__The input__.
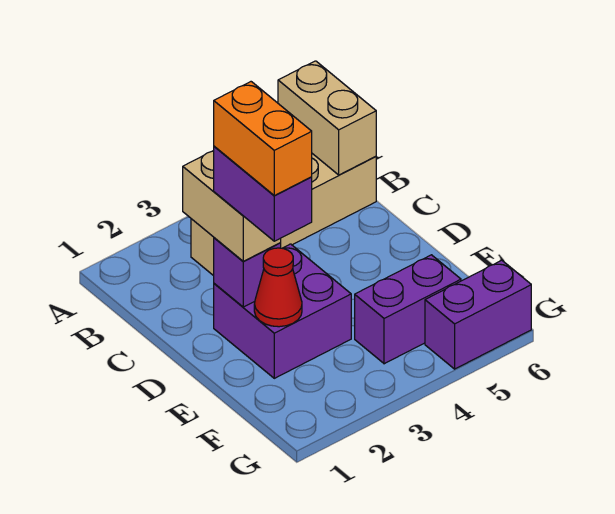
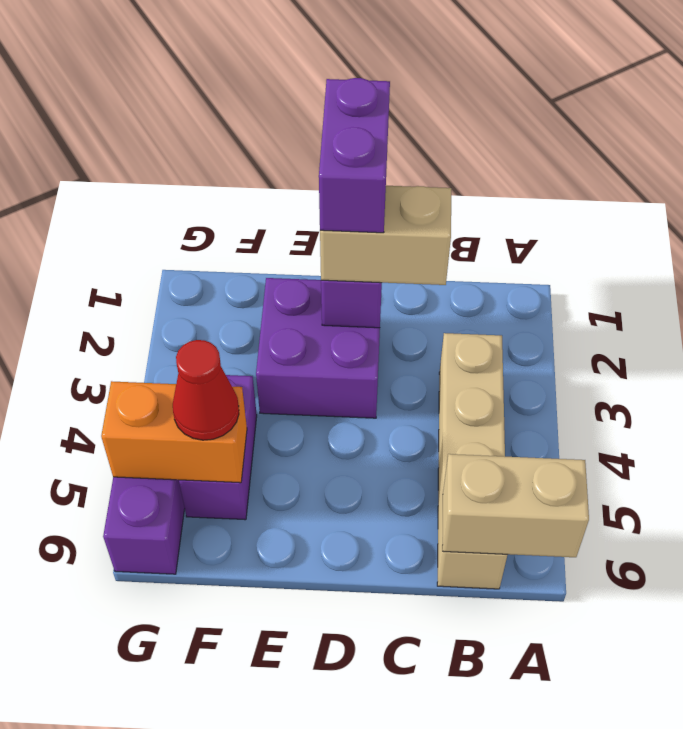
purple brick D2:E2 level 4 -> purple brick D1:D2 level 4
orange brick D2:E2 level 5 -> orange brick F5:G5 level 2
red cone E2 level 2 -> red cone F5 level 3

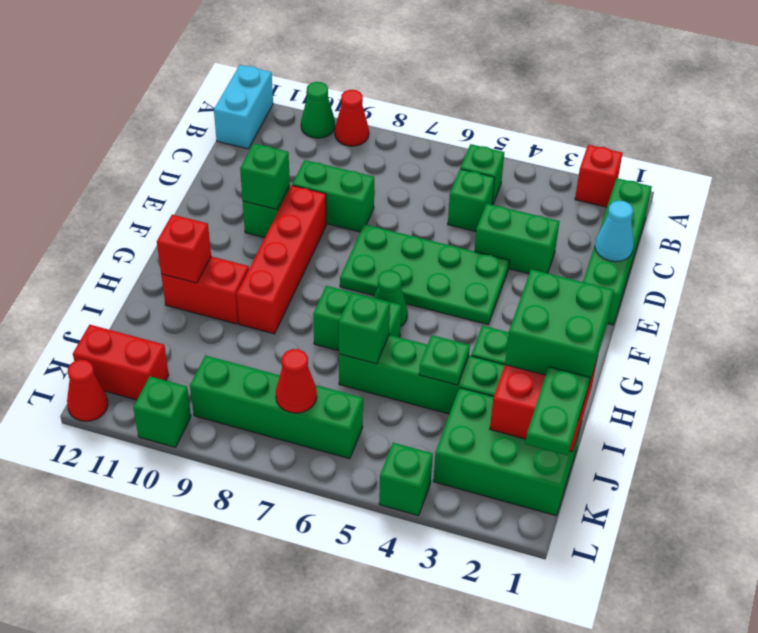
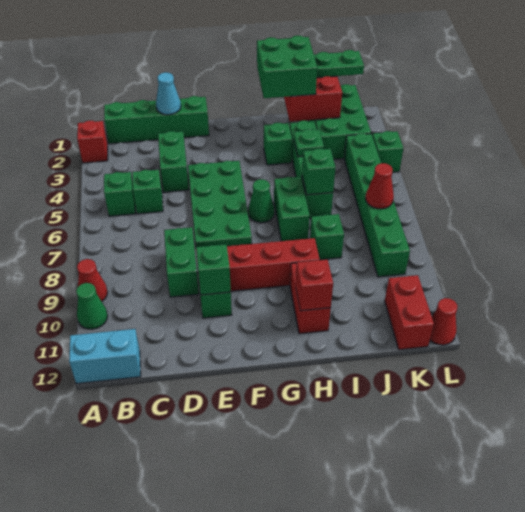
green brick K6:K9 level 1 -> green brick K4:K9 level 1
green brick L10 level 1 -> green brick I8 level 1

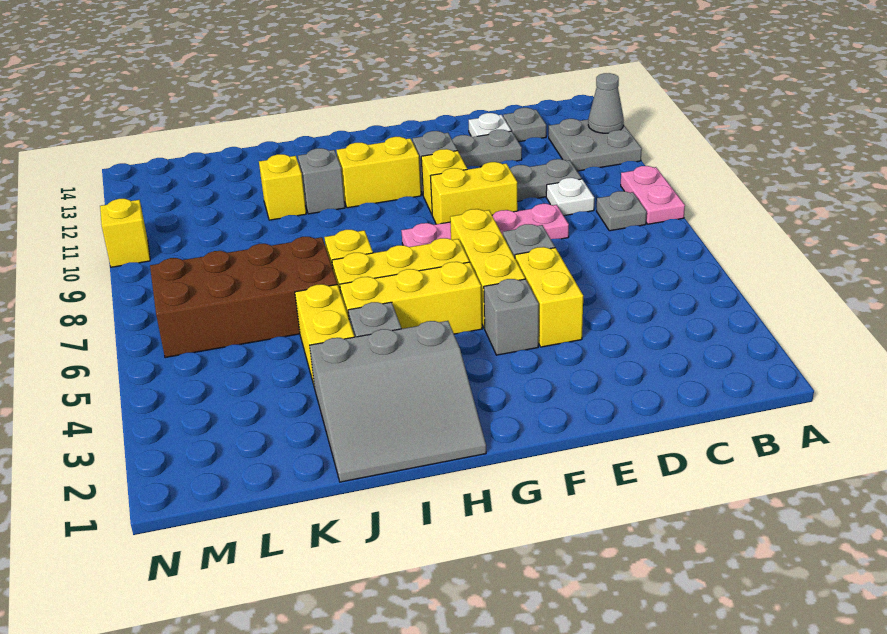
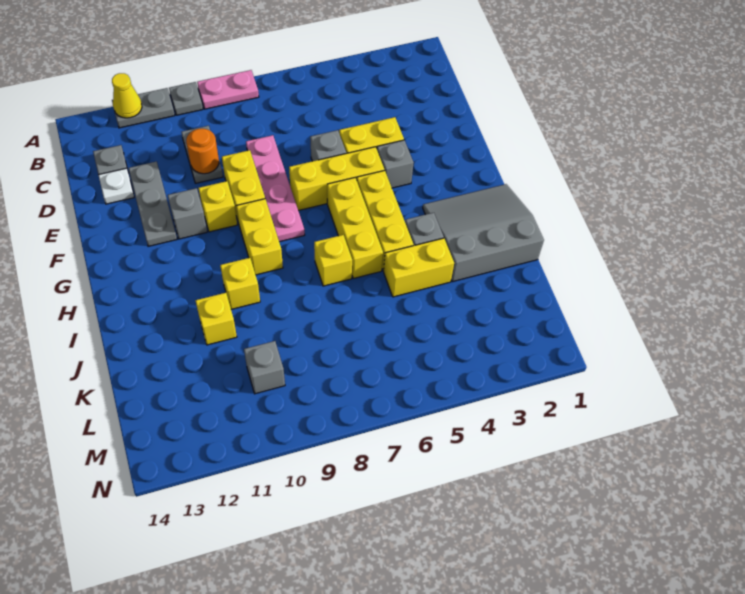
grey plate A11:B12 level 1 -> grey plate A11:A12 level 1
grey cone A12 level 2 -> yellow cone A12 level 2
grey plate B8 level 1 -> grey plate A10 level 1
white plate C9 level 1 -> none
none -> orange round brick D10 level 2
yellow brick G11:H11 level 1 -> yellow brick G9:H9 level 1
grey slope H1:J3 level 1 top 3 -> grey slope H1:J3 level 1 top J
grey brick I11 level 1 -> grey brick L10 level 1
brown brick J6:M7 level 1 -> none
yellow brick N10 level 1 -> yellow brick I10 level 1

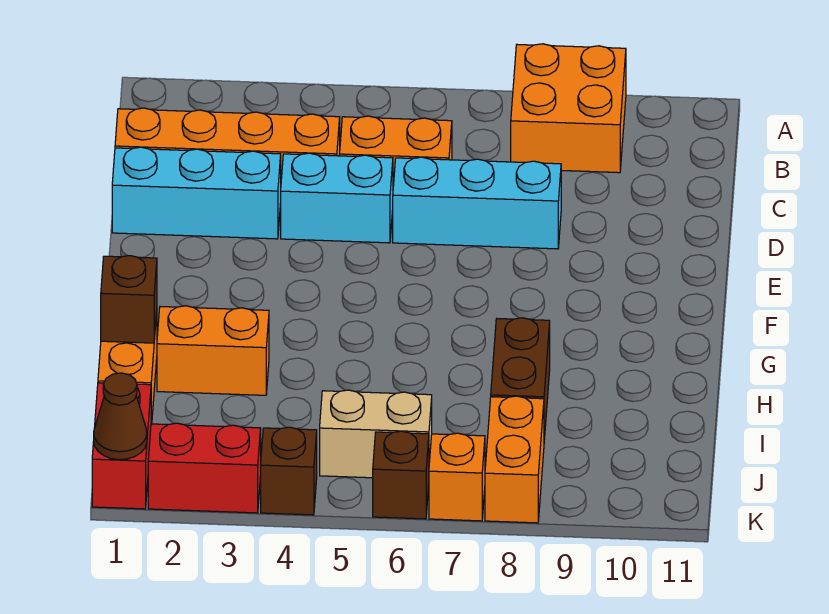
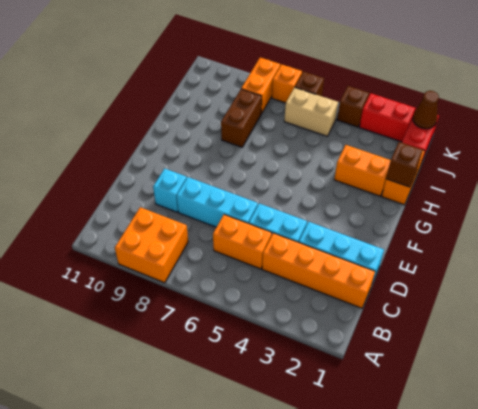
none -> cyan brick D9 level 1

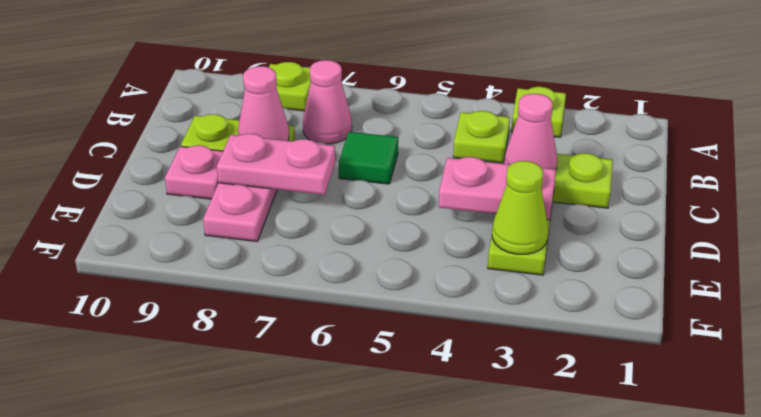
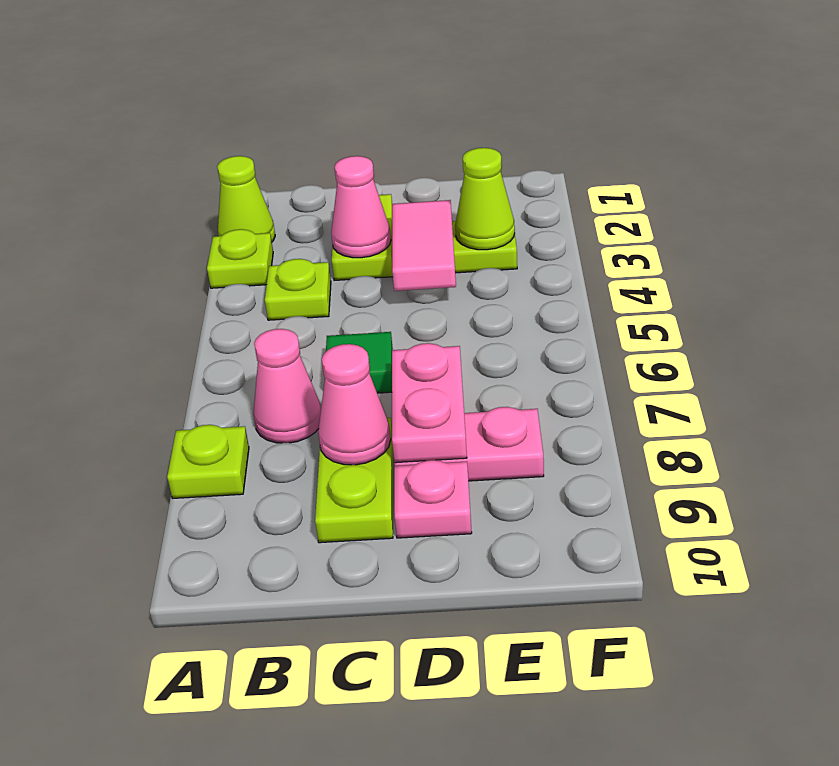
none -> lime cone A2 level 1
pink plate D3:D4 level 2 -> pink tile D3:D4 level 2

__Activity__. All lines with the string "yellow" must be copied from the data.

__Expected answer__.
grey cone A12 level 2 -> yellow cone A12 level 2
yellow brick G11:H11 level 1 -> yellow brick G9:H9 level 1
yellow brick N10 level 1 -> yellow brick I10 level 1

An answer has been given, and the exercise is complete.